## Work item
The line containing "C2: 47uF (N_1, N_6) -> 220nF (N_1, N_6)" marks the start; extract exactly from it through the last line of the entries, and omit any pictures.

## Modification records
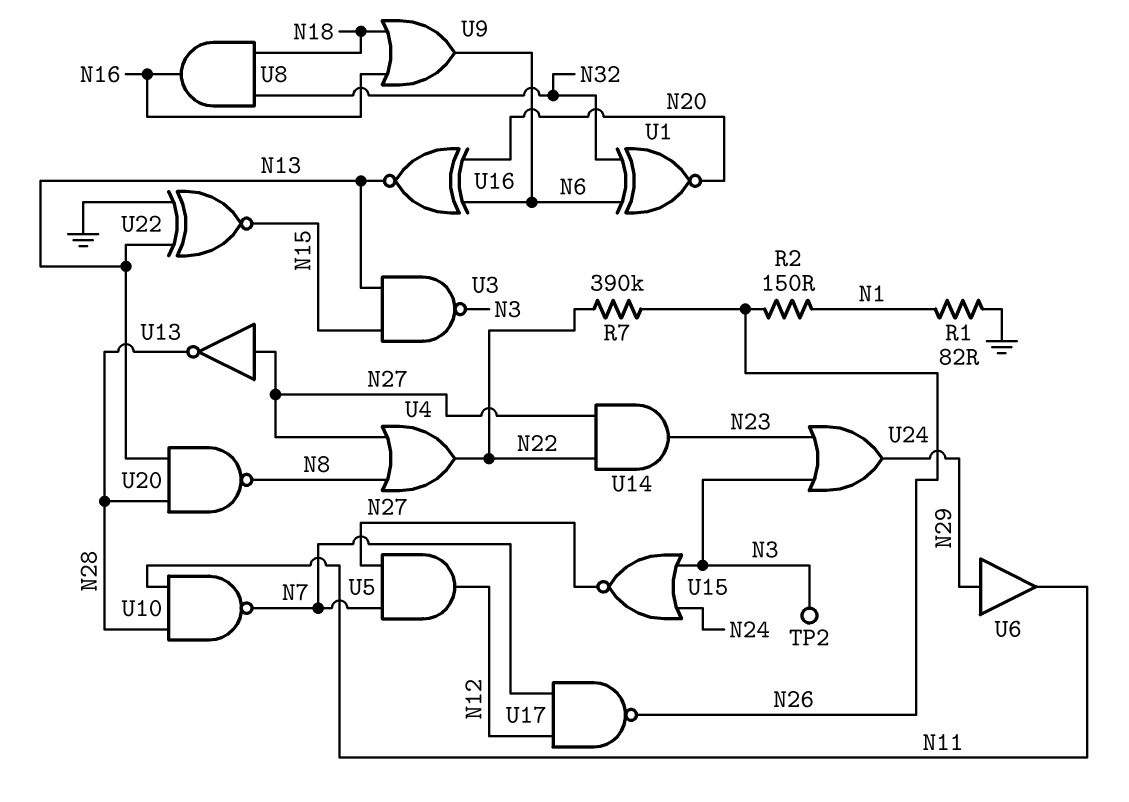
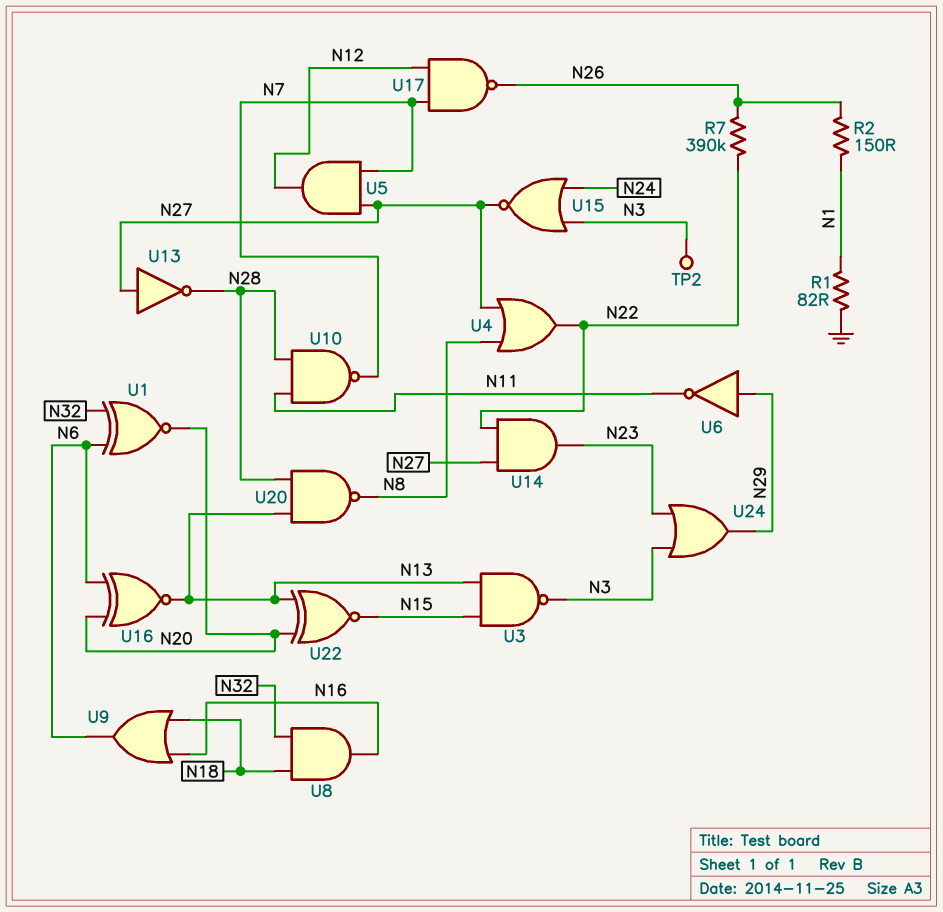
U6: buffer (in N29, out N11) -> NOT (in N29, out N11)
U22: XNOR (in GND, in N13, out N15) -> XNOR (in N13, in N20, out N15)

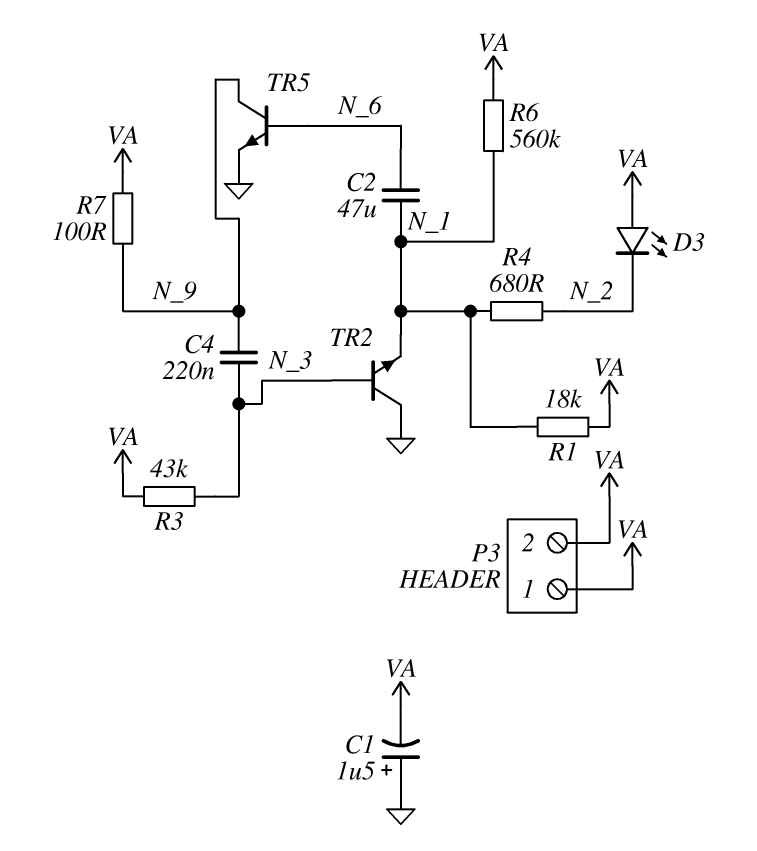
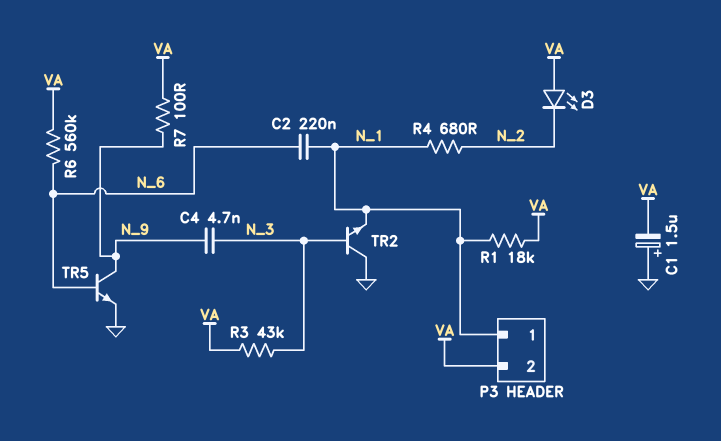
C2: 47uF (N_1, N_6) -> 220nF (N_1, N_6)
C4: 220nF (N_3, N_9) -> 4.7nF (N_3, N_9)
P3 pin 1: VA -> N_1
R6: 560k (N_1, VA) -> 560k (N_6, VA)

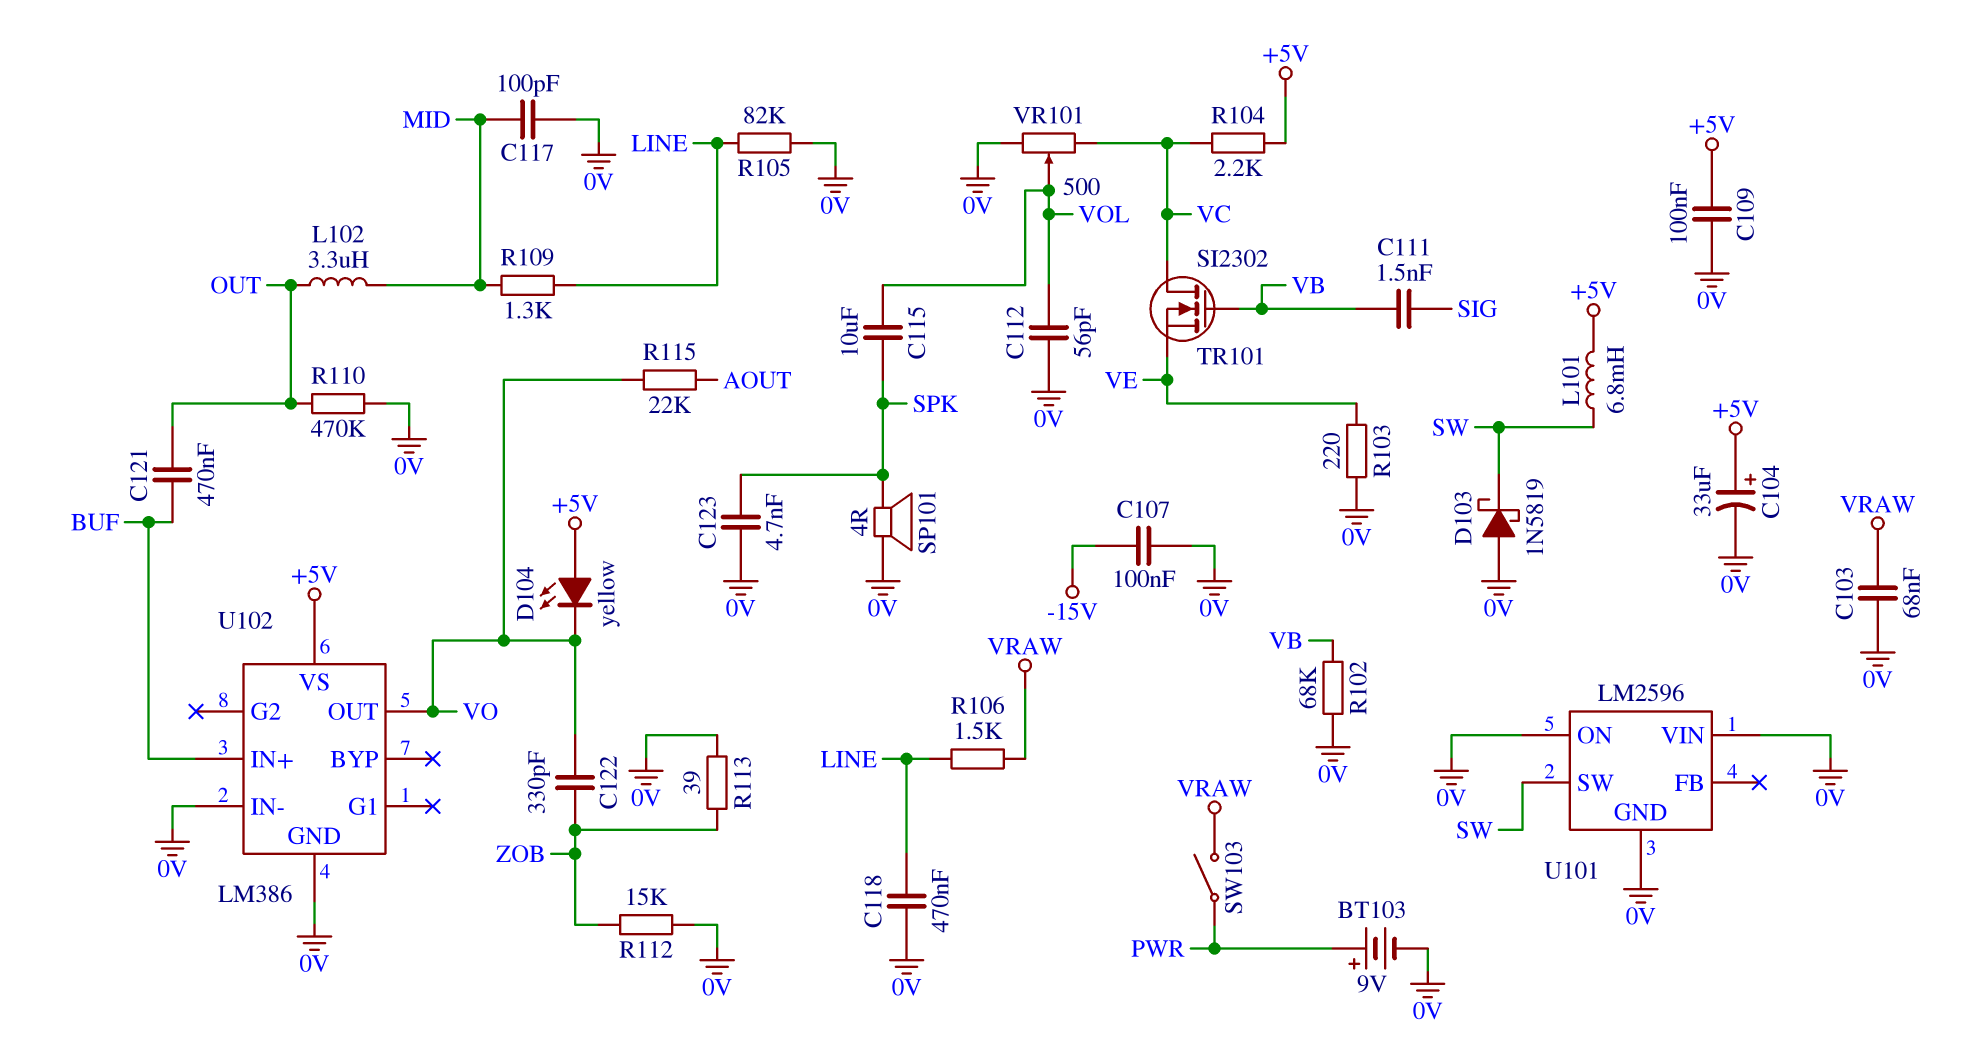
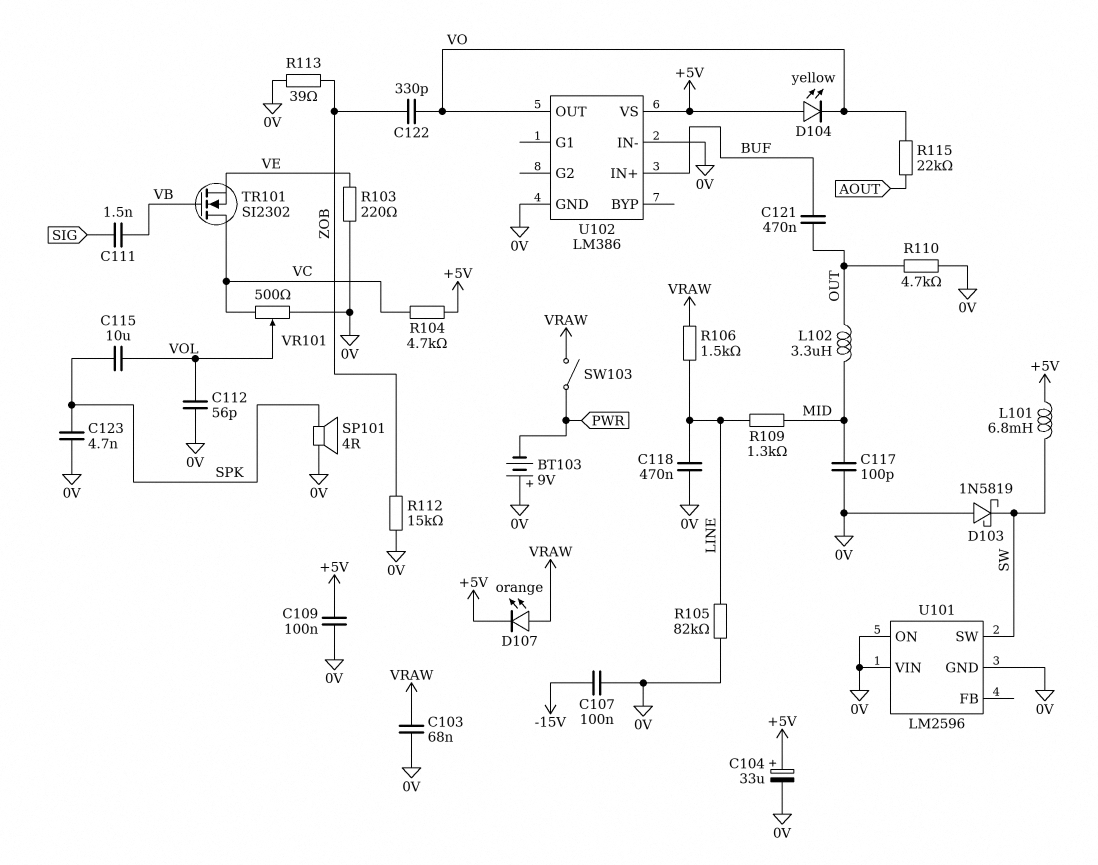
BT103: 9V (plus PWR, minus 0V) -> 9V (plus 0V, minus PWR)
D107: none -> LED orange (A VRAW, K +5V)
R102: 68k (0V, VB) -> none
R104: 2.2k (+5V, VC) -> 4.7k (+5V, VC)
R110: 470k (0V, OUT) -> 4.7k (0V, OUT)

## Expected answer
C2: 47uF (N_1, N_6) -> 220nF (N_1, N_6)
C4: 220nF (N_3, N_9) -> 4.7nF (N_3, N_9)
P3 pin 1: VA -> N_1
R6: 560k (N_1, VA) -> 560k (N_6, VA)

BT103: 9V (plus PWR, minus 0V) -> 9V (plus 0V, minus PWR)
D107: none -> LED orange (A VRAW, K +5V)
R102: 68k (0V, VB) -> none
R104: 2.2k (+5V, VC) -> 4.7k (+5V, VC)
R110: 470k (0V, OUT) -> 4.7k (0V, OUT)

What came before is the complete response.